Source data below:
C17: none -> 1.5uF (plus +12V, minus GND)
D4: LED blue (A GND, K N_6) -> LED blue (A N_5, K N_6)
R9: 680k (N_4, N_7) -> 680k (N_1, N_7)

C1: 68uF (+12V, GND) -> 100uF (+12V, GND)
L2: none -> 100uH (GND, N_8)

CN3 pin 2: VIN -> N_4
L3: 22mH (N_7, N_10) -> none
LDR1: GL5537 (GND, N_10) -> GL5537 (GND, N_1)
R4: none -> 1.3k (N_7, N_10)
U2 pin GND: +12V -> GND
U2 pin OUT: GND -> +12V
End of Source data.
Source data below:
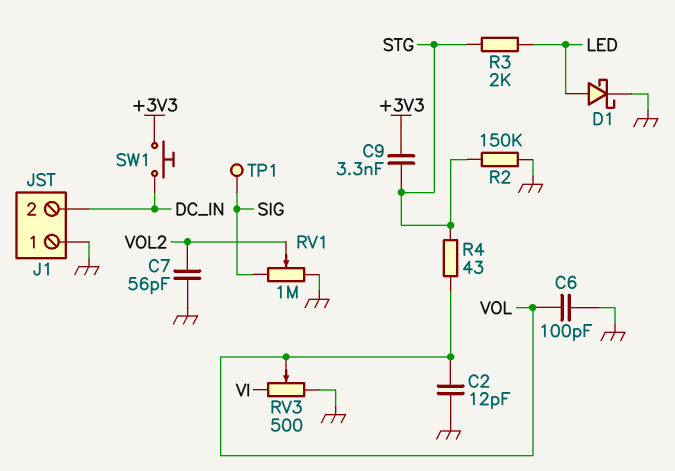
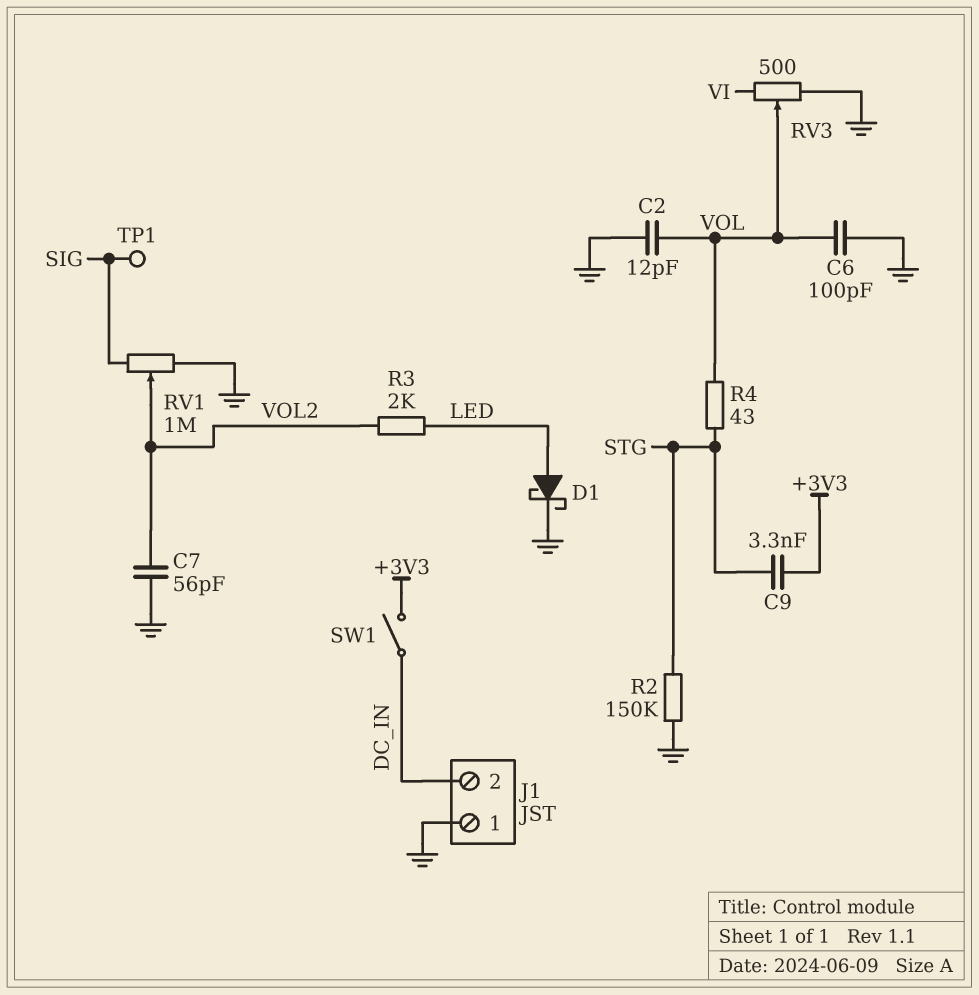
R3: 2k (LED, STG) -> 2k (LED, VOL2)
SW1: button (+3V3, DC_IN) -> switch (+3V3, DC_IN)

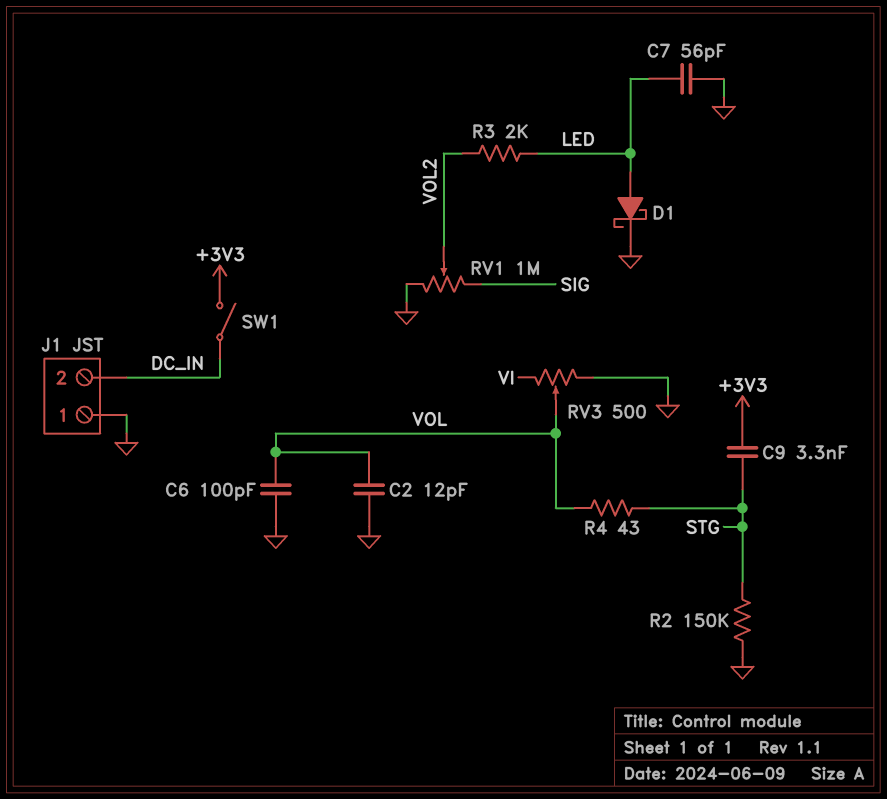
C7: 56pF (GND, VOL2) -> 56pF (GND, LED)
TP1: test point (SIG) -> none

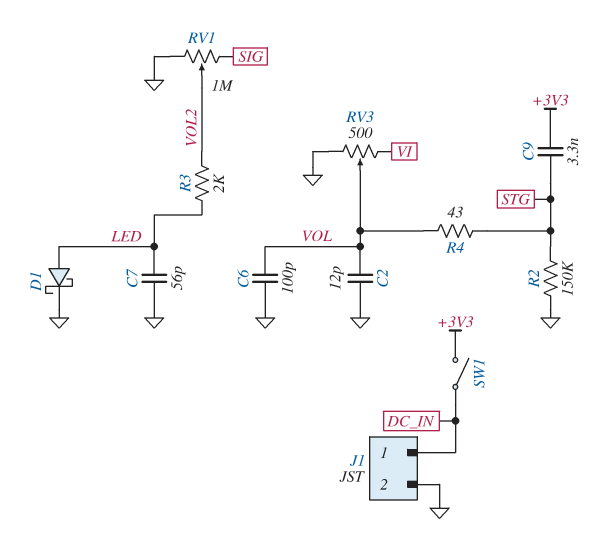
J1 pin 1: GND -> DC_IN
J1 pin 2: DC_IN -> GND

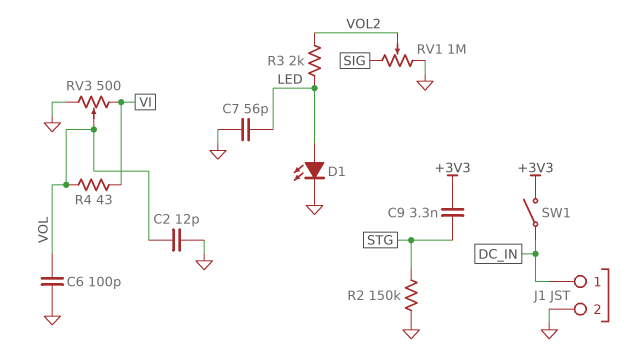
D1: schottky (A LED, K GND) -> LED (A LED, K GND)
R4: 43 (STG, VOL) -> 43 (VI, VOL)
End of Source data.
## What you need to do
"R3: 2k (LED, STG) -> 2k (LED, VOL2)" marks the first line to copy, and "R4: 43 (STG, VOL) -> 43 (VI, VOL)" marks the last. Repeat that stretch above exactly, with no pictures.

## Task result
R3: 2k (LED, STG) -> 2k (LED, VOL2)
SW1: button (+3V3, DC_IN) -> switch (+3V3, DC_IN)

C7: 56pF (GND, VOL2) -> 56pF (GND, LED)
TP1: test point (SIG) -> none

J1 pin 1: GND -> DC_IN
J1 pin 2: DC_IN -> GND

D1: schottky (A LED, K GND) -> LED (A LED, K GND)
R4: 43 (STG, VOL) -> 43 (VI, VOL)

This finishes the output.